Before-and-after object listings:
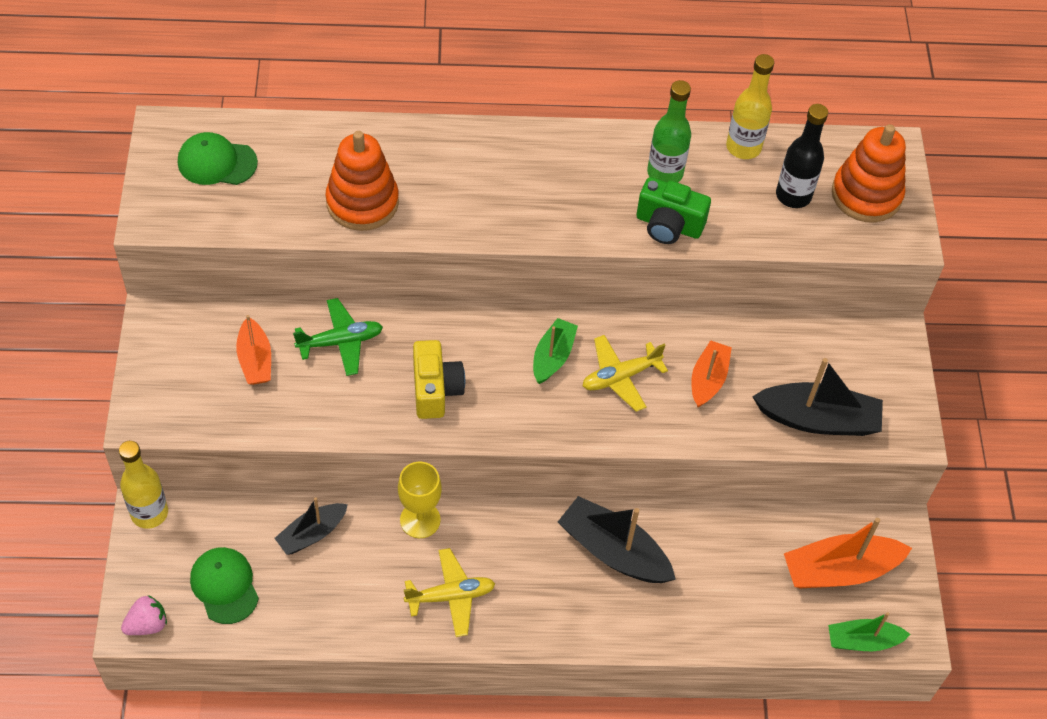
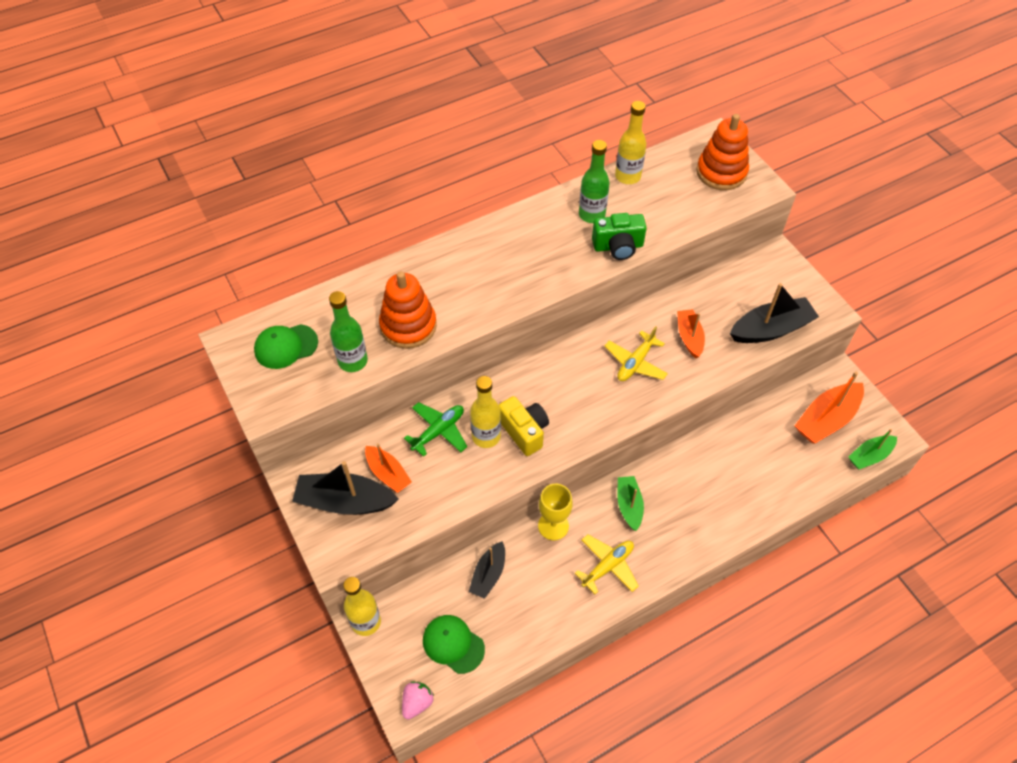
camera: 25 degrees left, 0 degrees up
green boat [533,318,578,384] -> green boat moved to [618,476,644,531]
black boat [558,496,676,583] -> black boat moved to [292,461,399,515]
black bottle [776,104,828,208] -> none
none -> green bottle [329,291,368,372]
none -> yellow bottle [470,376,501,448]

* Instructions for the task
Across the data above, how many lines contain "moved"? Reply with a bare number.

* Expected output
2